====== Exercise inputs ======
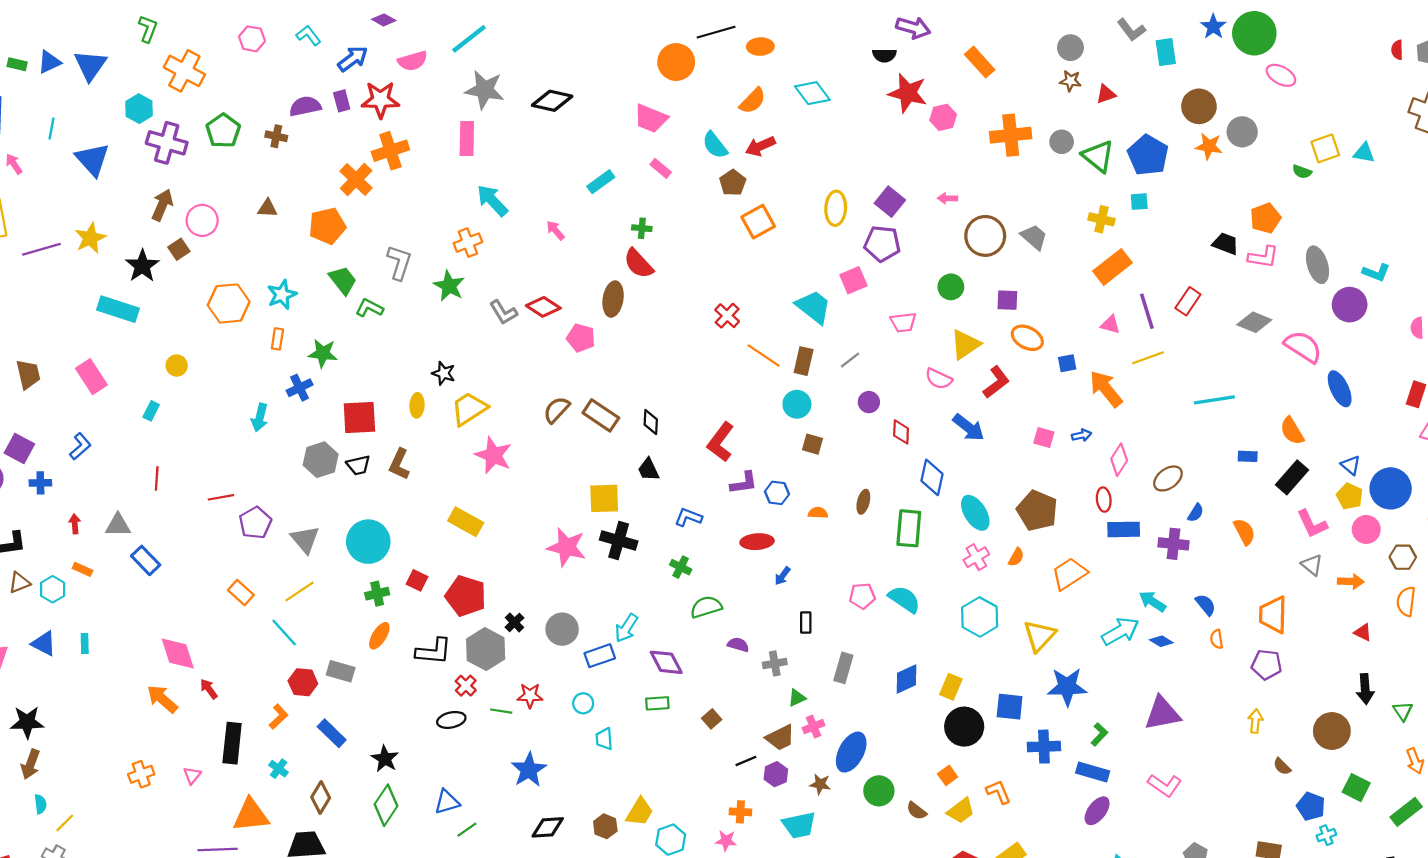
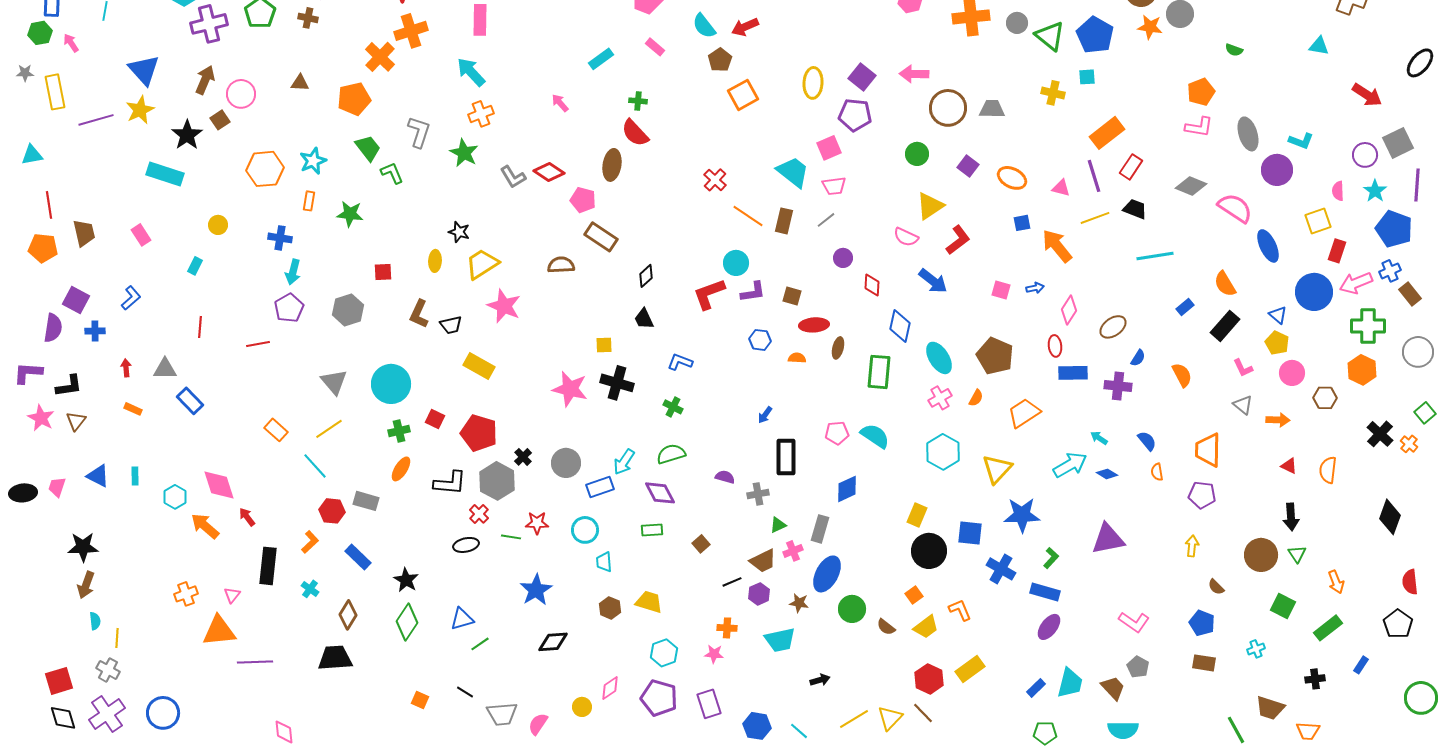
purple cross: (167, 143) -> (209, 24), turned -30
yellow square: (1325, 148) -> (1318, 221), moved
cyan triangle: (1364, 153) -> (1319, 46), moved
blue triangle: (92, 159) -> (144, 70), moved
pink arrow: (948, 198) -> (914, 74), size x1.6
cyan arrow: (492, 200) -> (471, 72), moved
gray trapezoid: (1034, 237) -> (992, 109), turned -40
black trapezoid: (1226, 244) -> (1135, 209), moved
orange rectangle: (1113, 267) -> (1107, 133), moved
purple square: (1007, 300) -> (968, 166), turned 35
green L-shape: (369, 308) -> (392, 173), turned 40
pink trapezoid: (903, 322) -> (834, 186), moved
orange ellipse: (1027, 338) -> (1012, 178), moved
pink rectangle: (91, 377) -> (141, 235), size x0.7
blue cross: (300, 388) -> (280, 238), moved, turned 35
cyan circle: (797, 404) -> (736, 263), moved
brown semicircle: (557, 410) -> (561, 265), turned 44
brown rectangle: (601, 415) -> (601, 237), moved
red square: (359, 418) -> (383, 272), size x0.6
black diamond: (651, 422) -> (646, 276), turned 45
red L-shape: (720, 442) -> (709, 294), turned 33
blue rectangle: (1248, 456) -> (1185, 307), turned -42
black trapezoid: (358, 465) -> (451, 325), moved
purple L-shape: (744, 483) -> (753, 292), moved
blue circle: (1391, 488) -> (1314, 292), moved
yellow square: (604, 498) -> (604, 345), size x0.6
purple pentagon: (255, 523) -> (289, 308), moved
pink L-shape: (1312, 524) -> (1243, 368), size x0.7
red ellipse: (757, 542) -> (814, 325), moved
brown triangle: (19, 583) -> (76, 421), turned -30
cyan hexagon: (53, 589) -> (175, 497), moved
cyan arrow: (1152, 601) -> (1099, 438), size x0.7
orange semicircle: (1406, 601) -> (1328, 470), moved
green semicircle: (706, 607) -> (671, 454), moved
black rectangle: (806, 622) -> (786, 457), size x1.8
gray rectangle: (843, 668) -> (820, 529), moved
blue diamond: (907, 679) -> (847, 489), moved
cyan circle: (583, 703) -> (585, 530), size x1.4
green triangle: (1403, 711) -> (1297, 554), moved
blue cross: (1044, 747) -> (1001, 569), turned 32
pink L-shape: (1165, 785) -> (1134, 622), moved
blue pentagon: (1311, 806) -> (1202, 623), moved
yellow trapezoid: (640, 812) -> (649, 602), moved, turned -104
orange triangle: (251, 815) -> (219, 631), moved
yellow line: (65, 823) -> (117, 638), turned -42
brown hexagon: (605, 826) -> (610, 608), moved

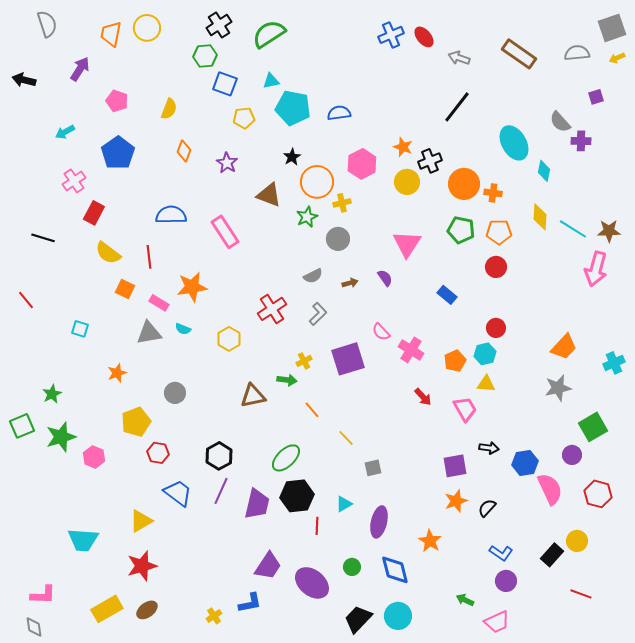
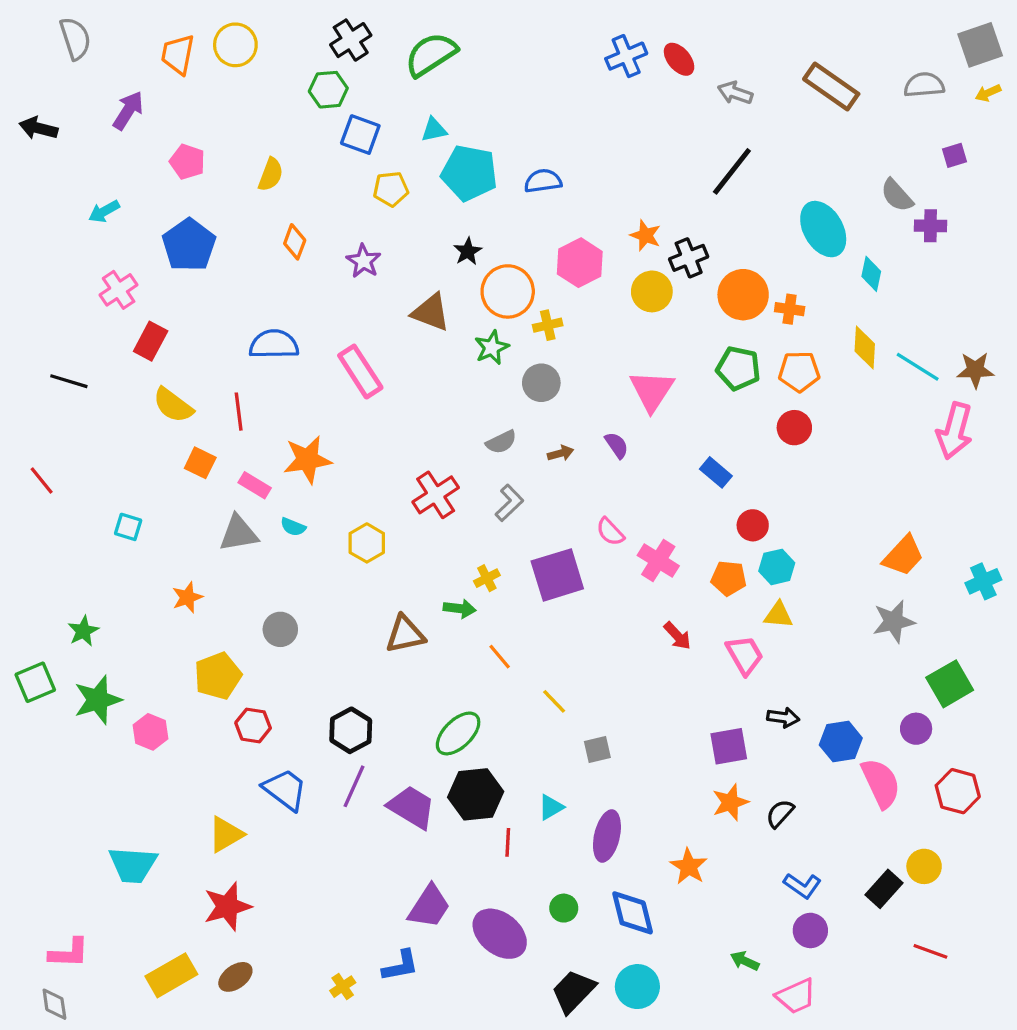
======
Your task: Write the lines above out again exactly, without any of their pictures.

Task result:
purple cross: (167, 143) -> (209, 24), turned -30
yellow square: (1325, 148) -> (1318, 221), moved
cyan triangle: (1364, 153) -> (1319, 46), moved
blue triangle: (92, 159) -> (144, 70), moved
pink arrow: (948, 198) -> (914, 74), size x1.6
cyan arrow: (492, 200) -> (471, 72), moved
gray trapezoid: (1034, 237) -> (992, 109), turned -40
black trapezoid: (1226, 244) -> (1135, 209), moved
orange rectangle: (1113, 267) -> (1107, 133), moved
purple square: (1007, 300) -> (968, 166), turned 35
green L-shape: (369, 308) -> (392, 173), turned 40
pink trapezoid: (903, 322) -> (834, 186), moved
orange ellipse: (1027, 338) -> (1012, 178), moved
pink rectangle: (91, 377) -> (141, 235), size x0.7
blue cross: (300, 388) -> (280, 238), moved, turned 35
cyan circle: (797, 404) -> (736, 263), moved
brown semicircle: (557, 410) -> (561, 265), turned 44
brown rectangle: (601, 415) -> (601, 237), moved
red square: (359, 418) -> (383, 272), size x0.6
black diamond: (651, 422) -> (646, 276), turned 45
red L-shape: (720, 442) -> (709, 294), turned 33
blue rectangle: (1248, 456) -> (1185, 307), turned -42
black trapezoid: (358, 465) -> (451, 325), moved
purple L-shape: (744, 483) -> (753, 292), moved
blue circle: (1391, 488) -> (1314, 292), moved
yellow square: (604, 498) -> (604, 345), size x0.6
purple pentagon: (255, 523) -> (289, 308), moved
pink L-shape: (1312, 524) -> (1243, 368), size x0.7
red ellipse: (757, 542) -> (814, 325), moved
brown triangle: (19, 583) -> (76, 421), turned -30
cyan hexagon: (53, 589) -> (175, 497), moved
cyan arrow: (1152, 601) -> (1099, 438), size x0.7
orange semicircle: (1406, 601) -> (1328, 470), moved
green semicircle: (706, 607) -> (671, 454), moved
black rectangle: (806, 622) -> (786, 457), size x1.8
gray rectangle: (843, 668) -> (820, 529), moved
blue diamond: (907, 679) -> (847, 489), moved
cyan circle: (583, 703) -> (585, 530), size x1.4
green triangle: (1403, 711) -> (1297, 554), moved
blue cross: (1044, 747) -> (1001, 569), turned 32
pink L-shape: (1165, 785) -> (1134, 622), moved
blue pentagon: (1311, 806) -> (1202, 623), moved
yellow trapezoid: (640, 812) -> (649, 602), moved, turned -104
orange triangle: (251, 815) -> (219, 631), moved
yellow line: (65, 823) -> (117, 638), turned -42
brown hexagon: (605, 826) -> (610, 608), moved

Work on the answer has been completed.